§ **Exercise goal**
Print exactly the line that contains "The scarlet trophy" along with every line beneath it to the end of the records below, and omit pictures.

= = =

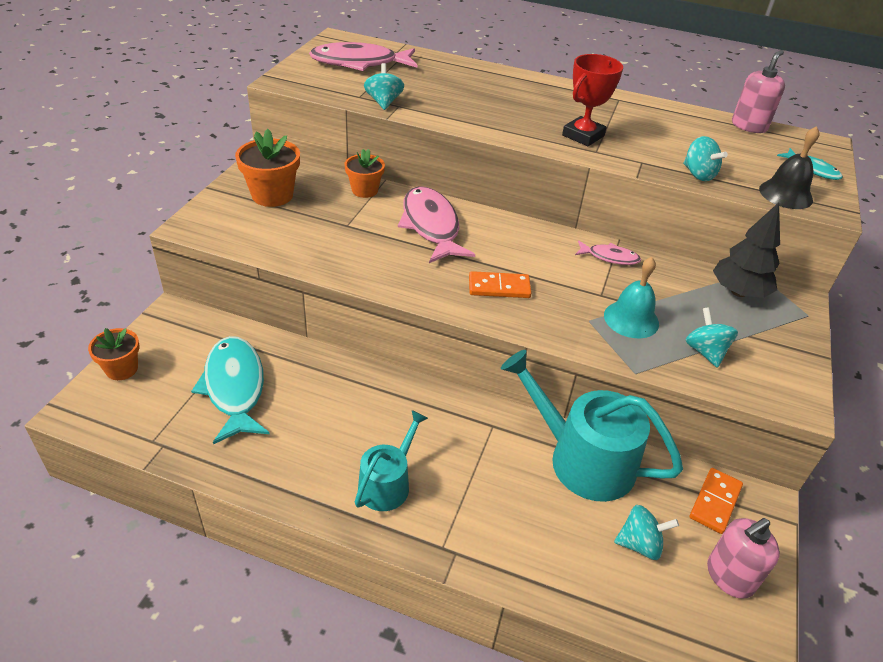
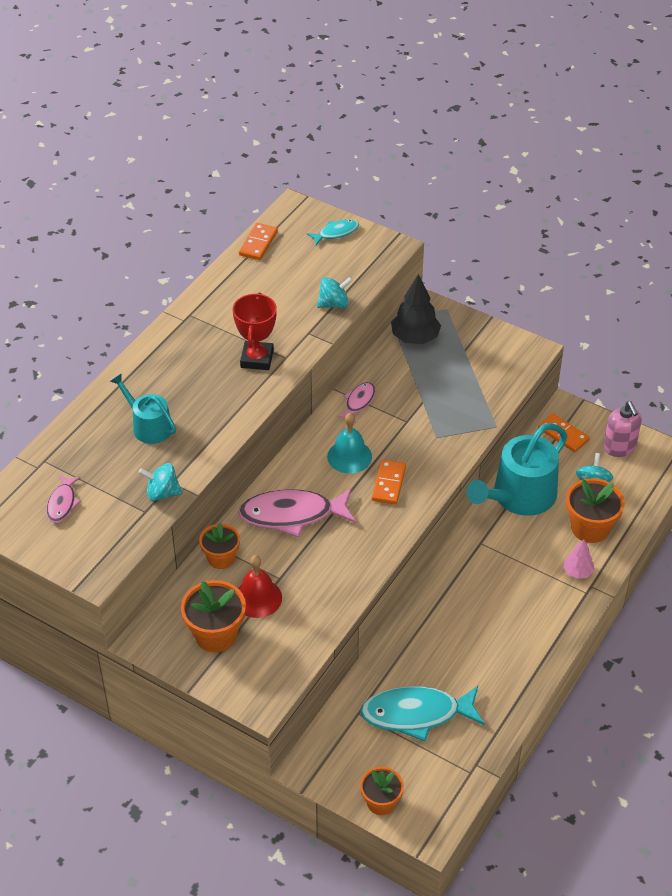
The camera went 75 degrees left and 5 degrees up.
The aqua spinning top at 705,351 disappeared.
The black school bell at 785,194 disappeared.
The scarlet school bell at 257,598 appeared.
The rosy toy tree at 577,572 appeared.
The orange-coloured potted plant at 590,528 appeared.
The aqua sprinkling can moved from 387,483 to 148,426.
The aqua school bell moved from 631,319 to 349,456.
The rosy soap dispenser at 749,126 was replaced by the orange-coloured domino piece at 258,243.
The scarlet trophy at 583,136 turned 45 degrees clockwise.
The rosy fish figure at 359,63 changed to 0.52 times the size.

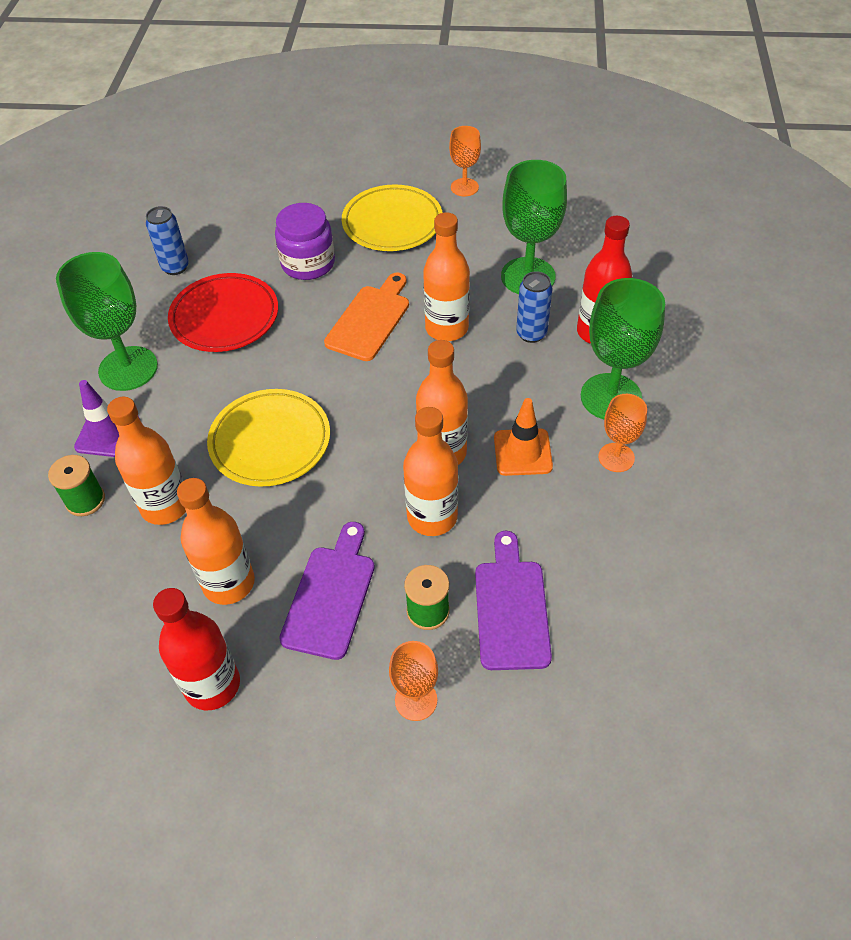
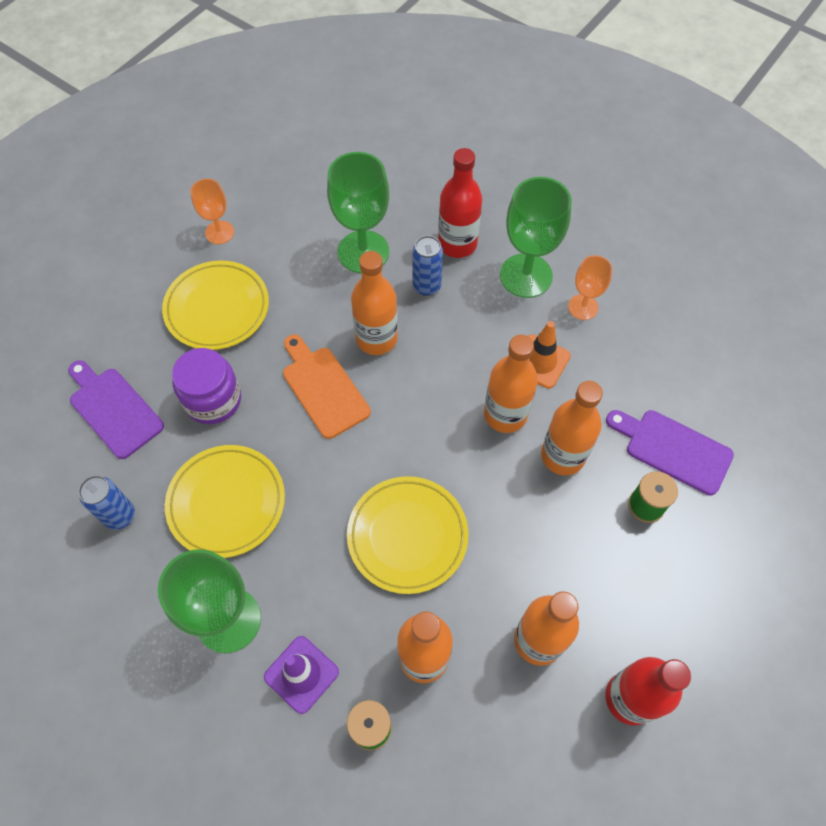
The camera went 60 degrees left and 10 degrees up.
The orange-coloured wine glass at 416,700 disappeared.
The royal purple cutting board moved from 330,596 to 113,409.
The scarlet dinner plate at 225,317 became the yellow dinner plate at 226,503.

= = =

§ **Solution to the exercise**
The scarlet trophy at 583,136 turned 45 degrees clockwise.
The rosy fish figure at 359,63 changed to 0.52 times the size.

The camera went 60 degrees left and 10 degrees up.
The orange-coloured wine glass at 416,700 disappeared.
The royal purple cutting board moved from 330,596 to 113,409.
The scarlet dinner plate at 225,317 became the yellow dinner plate at 226,503.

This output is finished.